#### PROBLEM STATEMENT:
Each line of the records below needs repeating exactly. Skip the pictures.

START EXERCISE INPUT

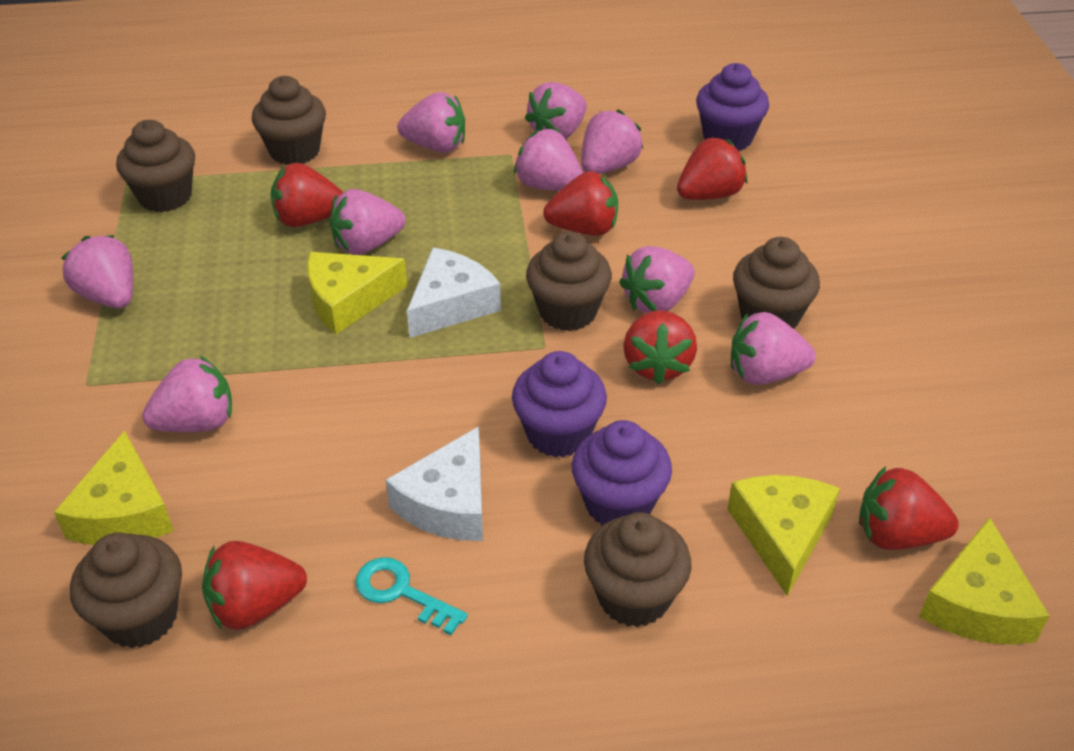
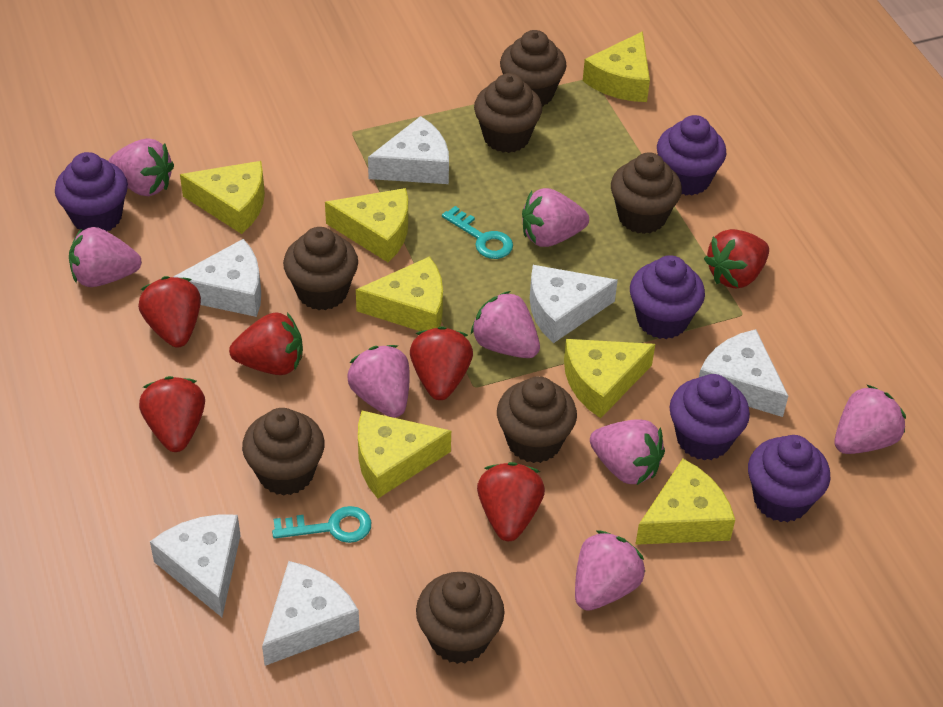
brown cupcake: 6 -> 7
pink strawberry: 9 -> 8
purple cupcake: 3 -> 5
turquoise key: 1 -> 2
white cheese: 2 -> 6
yellow cheese: 4 -> 7

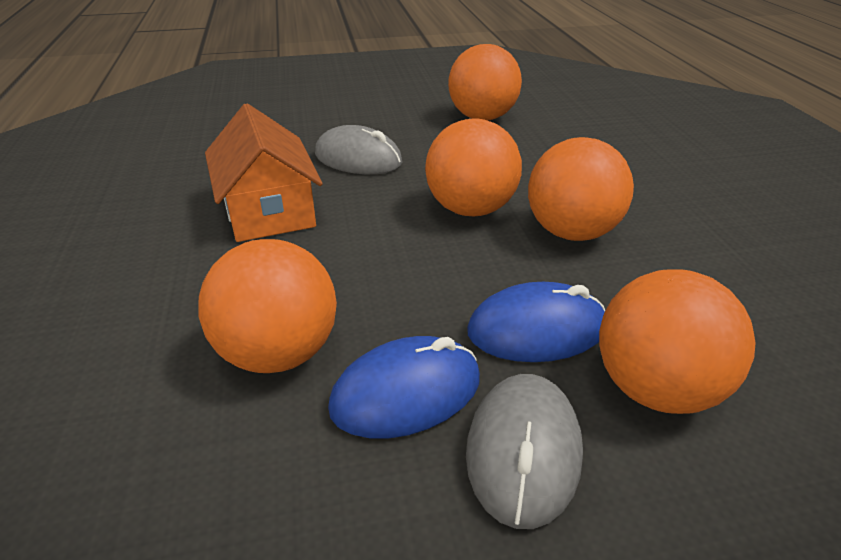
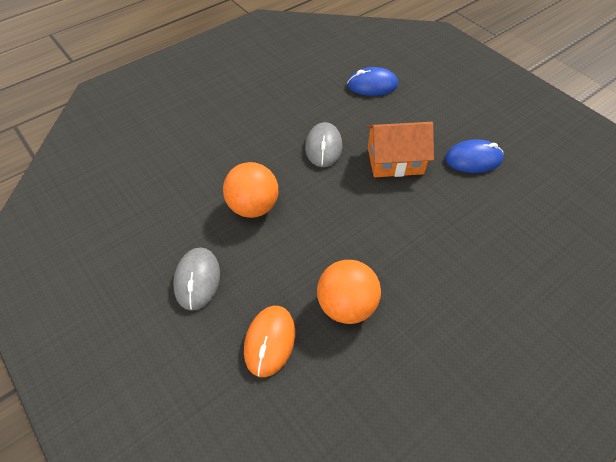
orange ball: 5 -> 2
orange mouse: 0 -> 1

END EXERCISE INPUT

#### RESULT OF THE EXERCISE:
brown cupcake: 6 -> 7
pink strawberry: 9 -> 8
purple cupcake: 3 -> 5
turquoise key: 1 -> 2
white cheese: 2 -> 6
yellow cheese: 4 -> 7

orange ball: 5 -> 2
orange mouse: 0 -> 1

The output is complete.